• Data records:
☆ ☆ ☆ ☆

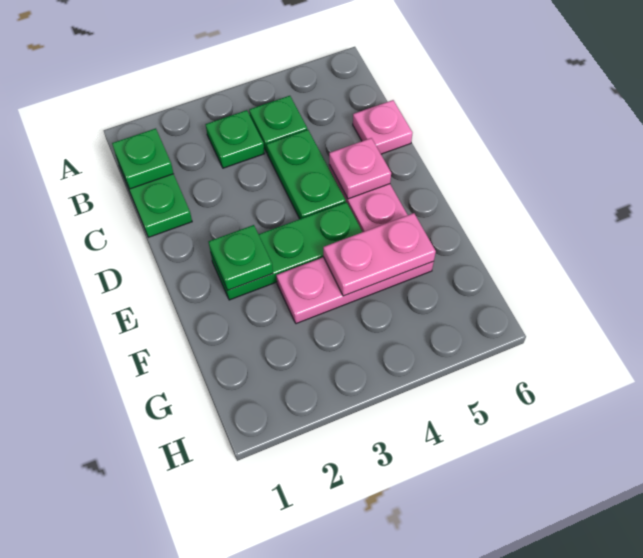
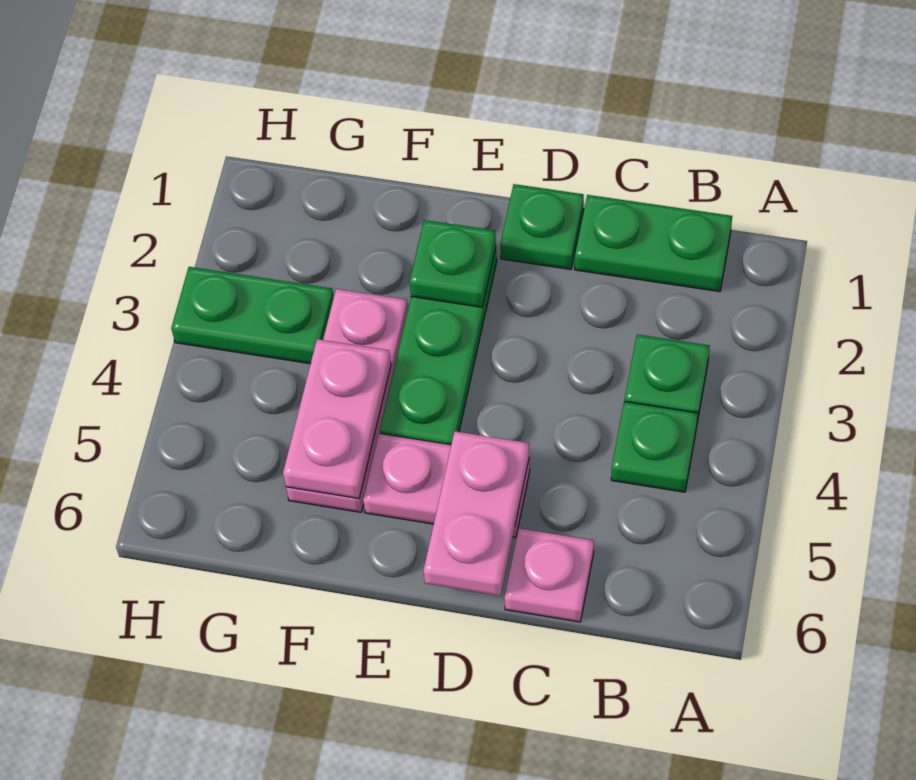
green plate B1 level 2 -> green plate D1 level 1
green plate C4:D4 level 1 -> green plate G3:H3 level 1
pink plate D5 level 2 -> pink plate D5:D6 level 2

☆ ☆ ☆ ☆

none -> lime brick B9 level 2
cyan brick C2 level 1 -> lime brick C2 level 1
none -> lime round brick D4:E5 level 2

☆ ☆ ☆ ☆

• What you have to do: Reproduce the entries above exactly, but only the lines between the line holding "green plate B1" and the line holding "pink plate D5 level", inclusive.

• Solution to this problem:
green plate B1 level 2 -> green plate D1 level 1
green plate C4:D4 level 1 -> green plate G3:H3 level 1
pink plate D5 level 2 -> pink plate D5:D6 level 2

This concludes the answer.